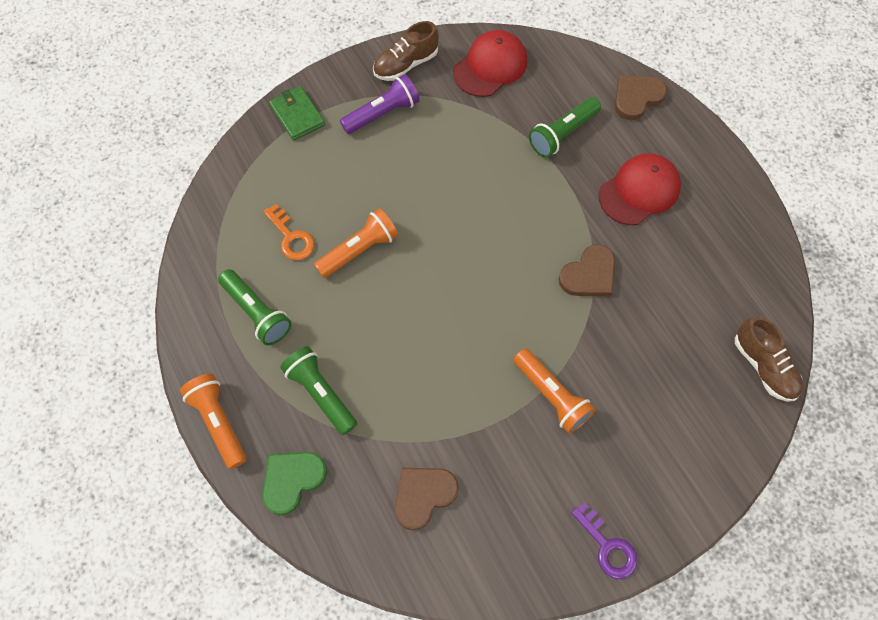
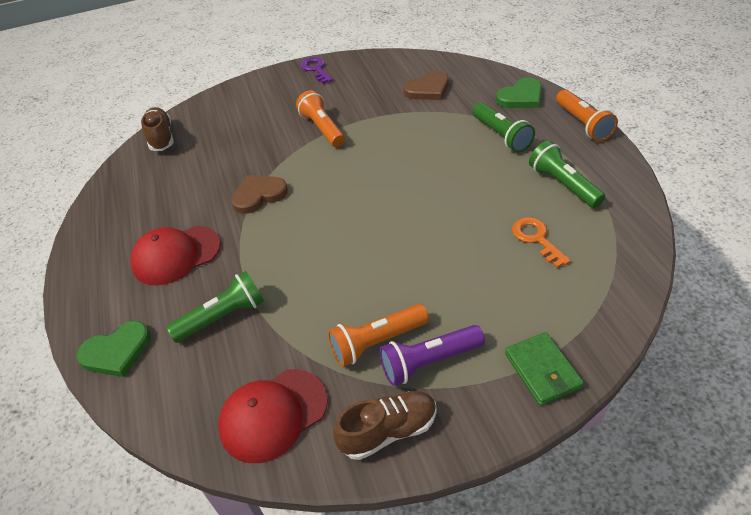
camera: 165 degrees left, 20 degrees down
(359, 250) = (466, 224): orange flashlight -> orange flashlight (377, 342)
(637, 97) = (117, 351): brown heart -> green heart

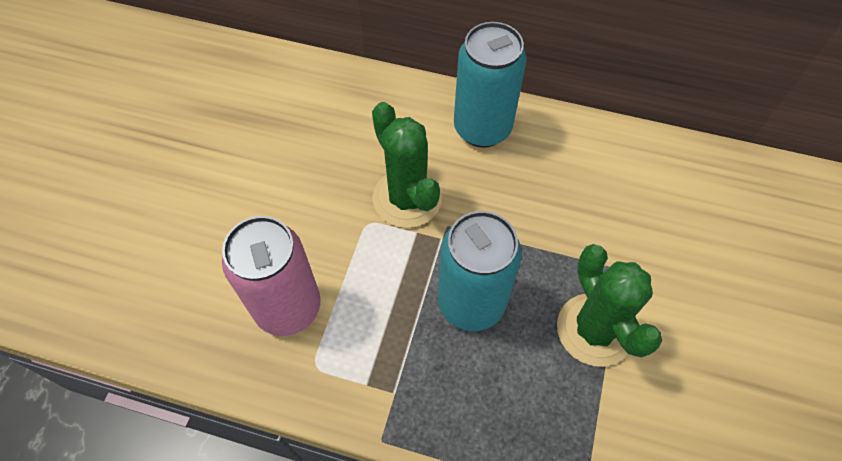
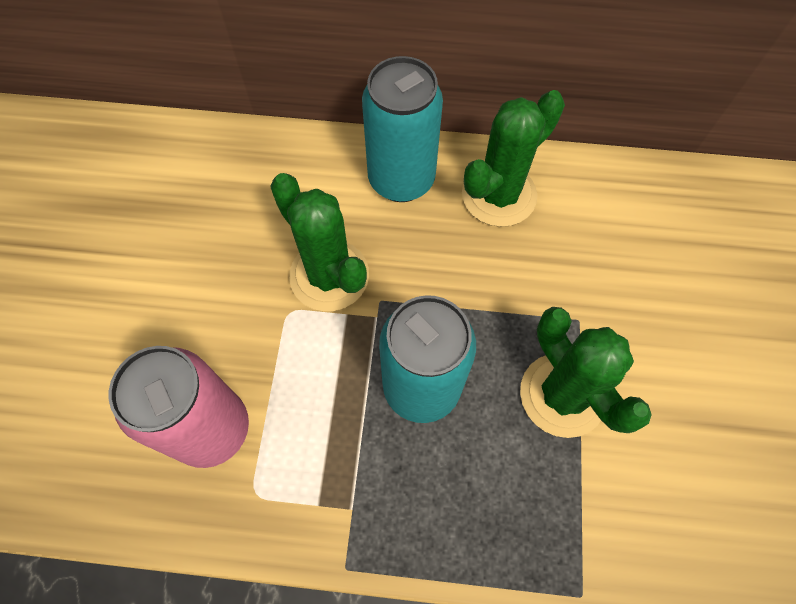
camera: 10 degrees left, 5 degrees up
(566, 153) = (499, 195): none -> green cactus

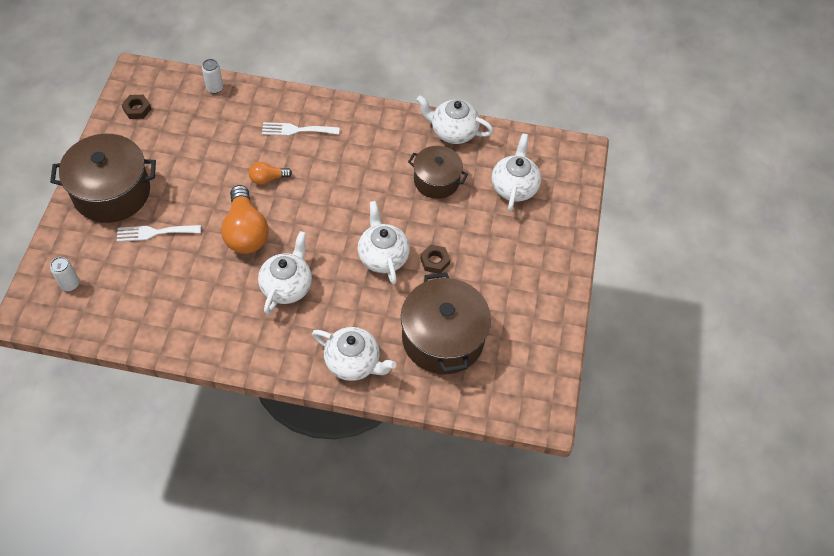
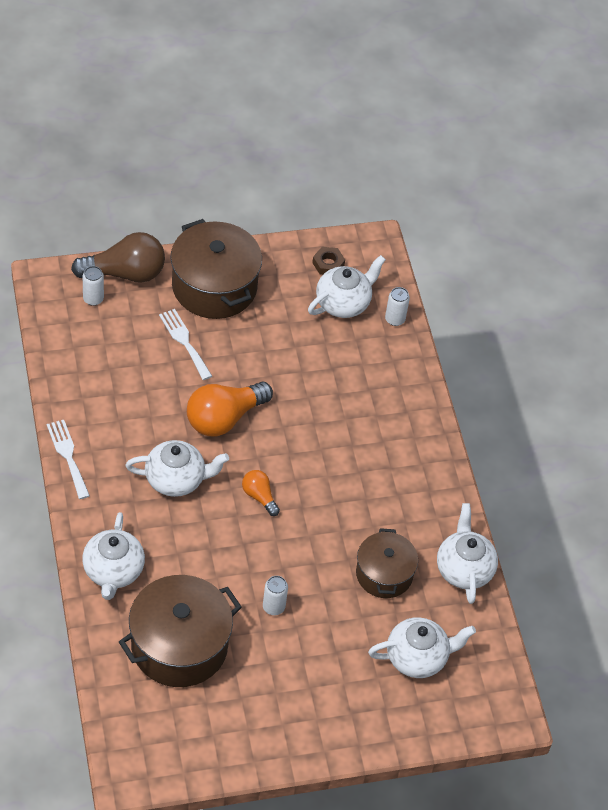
camera: 65 degrees right, 5 degrees down
(57, 251) = (125, 273): none -> brown light bulb
(267, 179) = (301, 412): orange light bulb -> orange light bulb (259, 496)
(296, 130) = (380, 415): white fork -> white fork (68, 456)
(383, 256) = (255, 555): white teapot -> white teapot (343, 303)
(435, 261) = (273, 607): brown nut -> white can

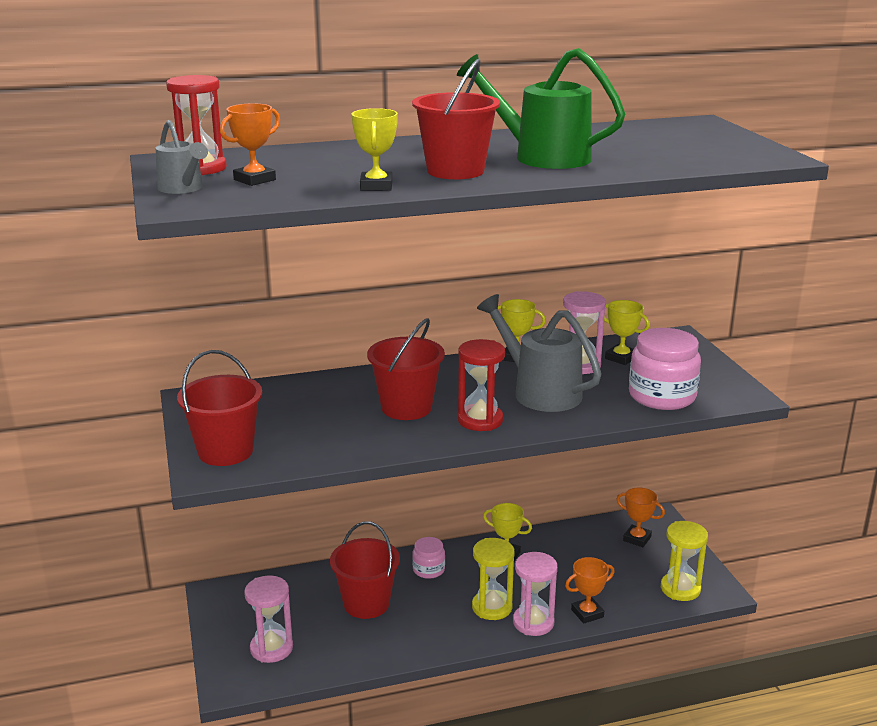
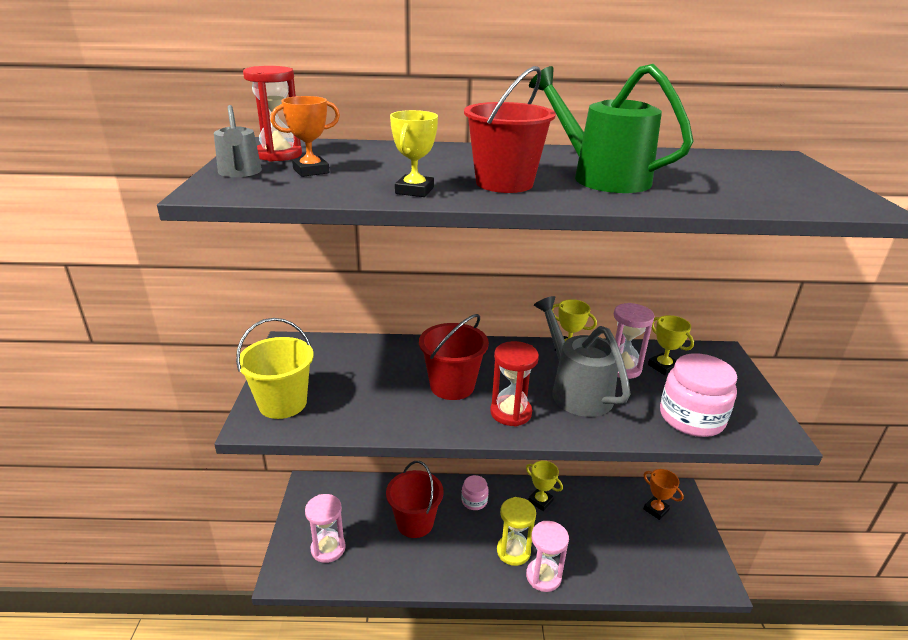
camera: 15 degrees right, 5 degrees up
(225, 451) = (282, 403): red bucket -> yellow bucket
(587, 613) = (593, 578): orange trophy -> none
(680, 589) = (683, 572): yellow hourglass -> none

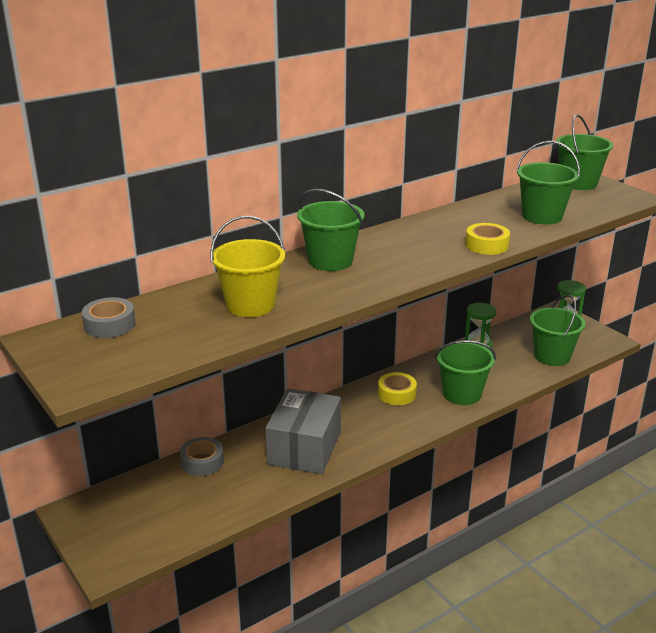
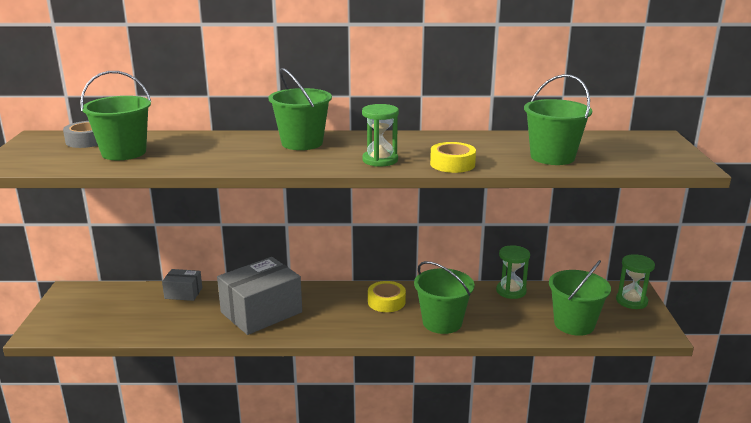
camera: 35 degrees right, 5 degrees down
(202, 462) = (183, 293): grey tape -> grey box
(250, 305) = (190, 153): yellow bucket -> none
(427, 259) = (380, 160): none -> green hourglass
(578, 183) = (646, 142): green bucket -> green bucket (124, 152)

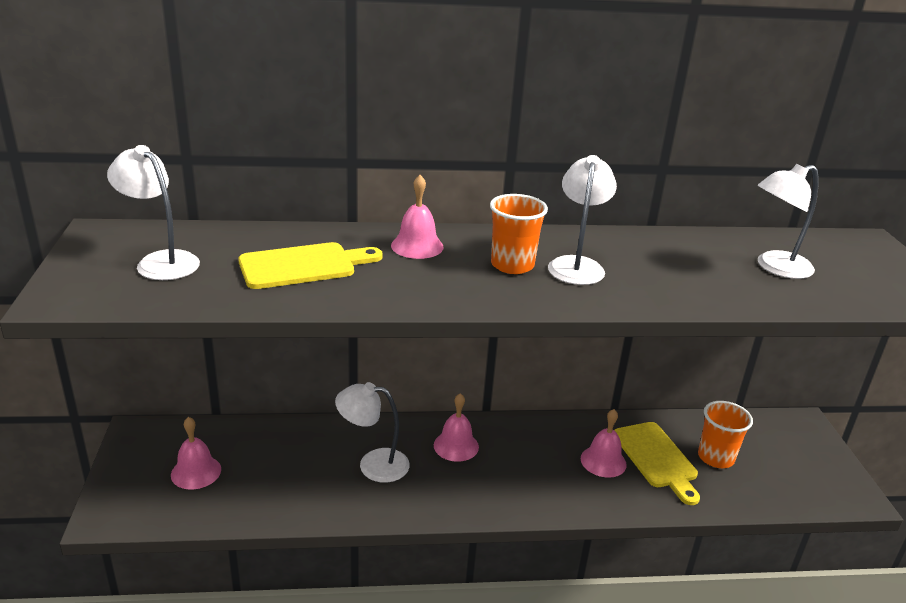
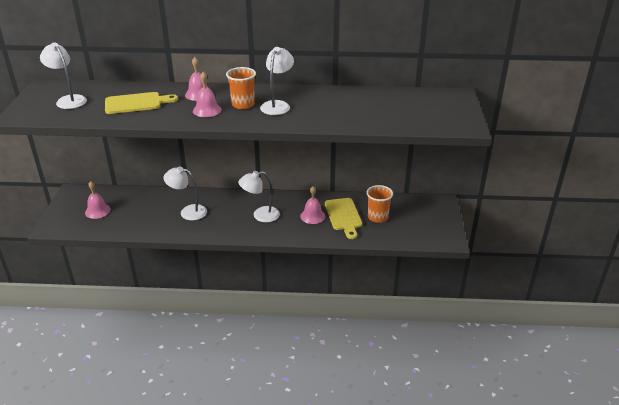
camera: 10 degrees right, 5 degrees up
(456, 446) = (235, 205): pink bell -> pink bell (207, 110)
(775, 267) = (387, 108): white lamp -> white lamp (260, 215)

**********

> Description of the task
Reproduce each line of the records exactly, omitting any picture.

> Result for this task
camera: 165 degrees left, 20 degrees down
(359, 250) = (466, 224): orange flashlight -> orange flashlight (377, 342)
(637, 97) = (117, 351): brown heart -> green heart

camera: 10 degrees left, 5 degrees up
(566, 153) = (499, 195): none -> green cactus

camera: 65 degrees right, 5 degrees down
(57, 251) = (125, 273): none -> brown light bulb
(267, 179) = (301, 412): orange light bulb -> orange light bulb (259, 496)
(296, 130) = (380, 415): white fork -> white fork (68, 456)
(383, 256) = (255, 555): white teapot -> white teapot (343, 303)
(435, 261) = (273, 607): brown nut -> white can

camera: 15 degrees right, 5 degrees up
(225, 451) = (282, 403): red bucket -> yellow bucket
(587, 613) = (593, 578): orange trophy -> none
(680, 589) = (683, 572): yellow hourglass -> none

camera: 35 degrees right, 5 degrees down
(202, 462) = (183, 293): grey tape -> grey box
(250, 305) = (190, 153): yellow bucket -> none
(427, 259) = (380, 160): none -> green hourglass
(578, 183) = (646, 142): green bucket -> green bucket (124, 152)

camera: 10 degrees right, 5 degrees up
(456, 446) = (235, 205): pink bell -> pink bell (207, 110)
(775, 267) = (387, 108): white lamp -> white lamp (260, 215)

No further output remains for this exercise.